* **WHAT YOU SHOULD DO**:
All lines from the one containing "(601, 219) = (651, 229): none" through the final line of the records below should be reproduced exactly, with the pictures left out.
#### DATA FOR ANALYSIS ####
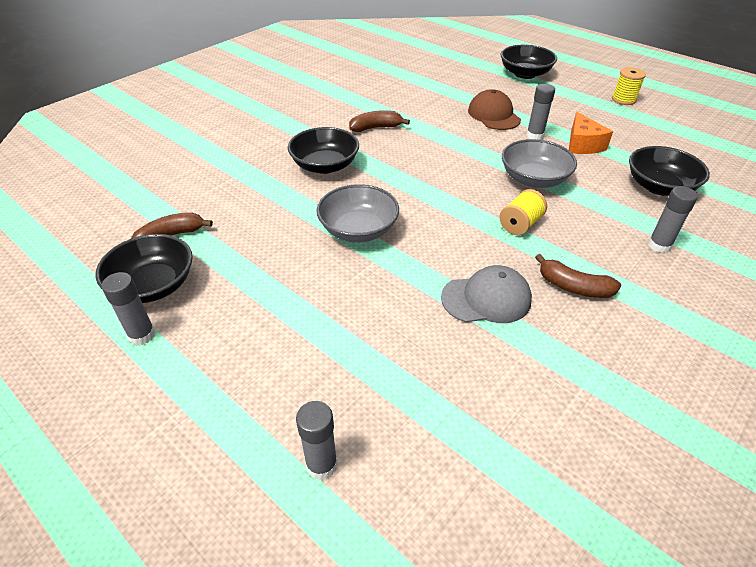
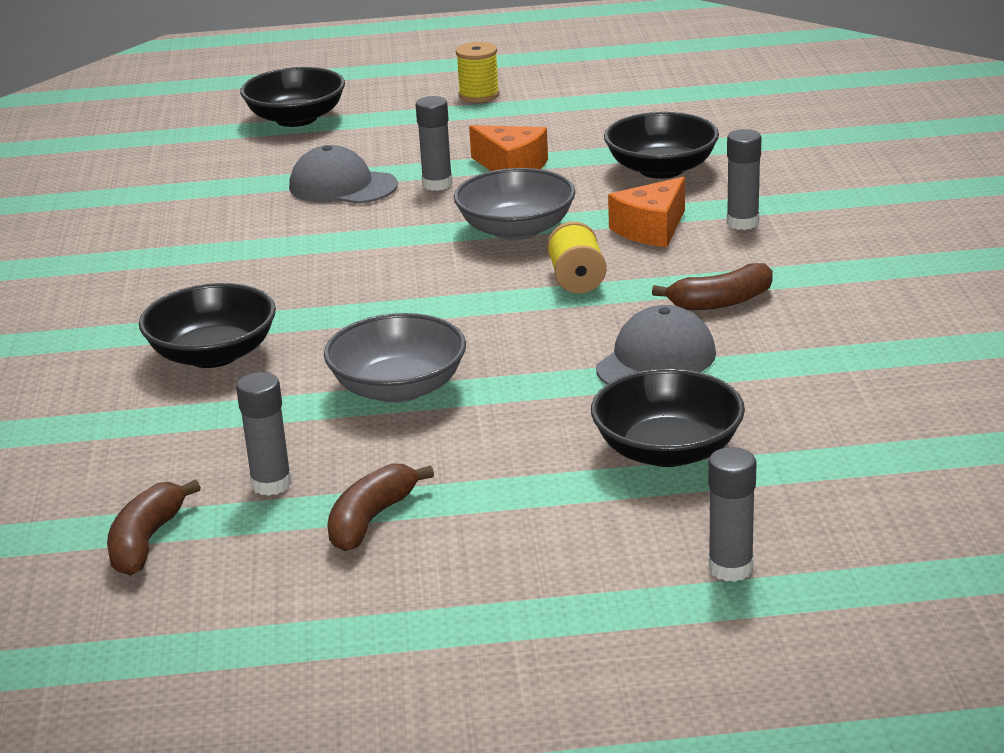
camera: 45 degrees left, 15 degrees down
(142, 335) = (329, 631): grey glue stick -> grey glue stick (271, 484)
(153, 285) = (238, 591): black bowl -> black bowl (667, 450)
(376, 128) = (200, 278): brown banana -> brown banana (371, 519)
(493, 115) = (342, 186): brown cap -> grey cap
(601, 219) = (651, 229): none -> orange cheese

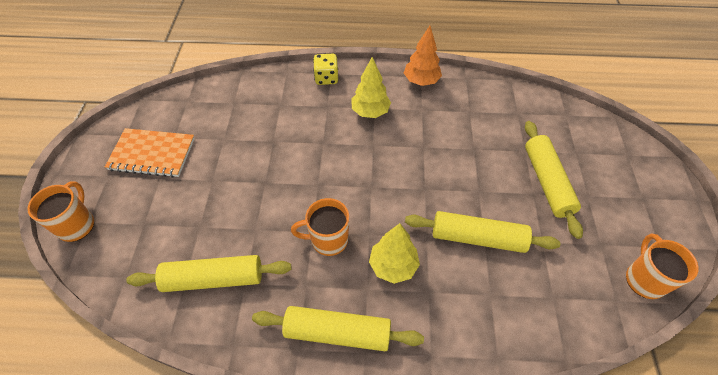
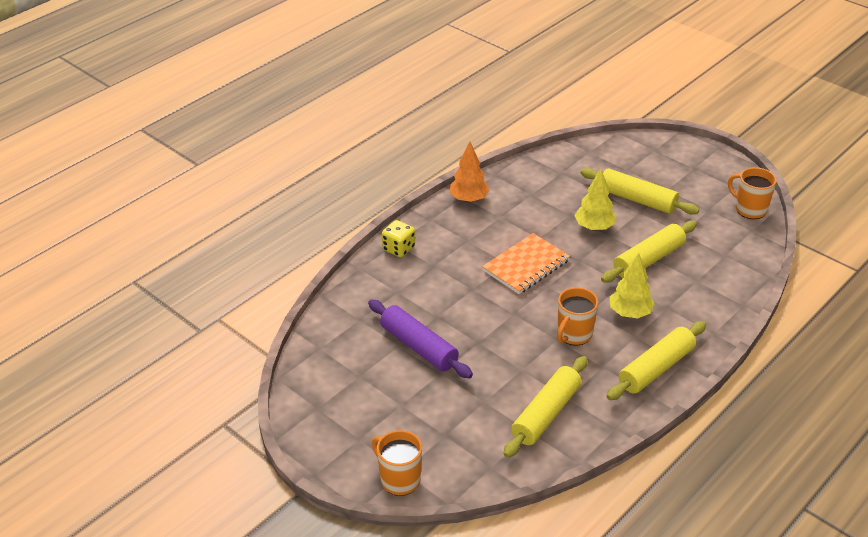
camera: 50 degrees left, 15 degrees down
(152, 154) = (365, 398): orange notebook -> orange notebook (526, 266)
(231, 151) = (419, 346): none -> purple rolling pin
(370, 112) = (469, 245): yellow tree -> yellow tree (594, 227)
####
* **RESULT OF THE EXERCISE**:
(601, 219) = (651, 229): none -> orange cheese

camera: 50 degrees left, 15 degrees down
(152, 154) = (365, 398): orange notebook -> orange notebook (526, 266)
(231, 151) = (419, 346): none -> purple rolling pin
(370, 112) = (469, 245): yellow tree -> yellow tree (594, 227)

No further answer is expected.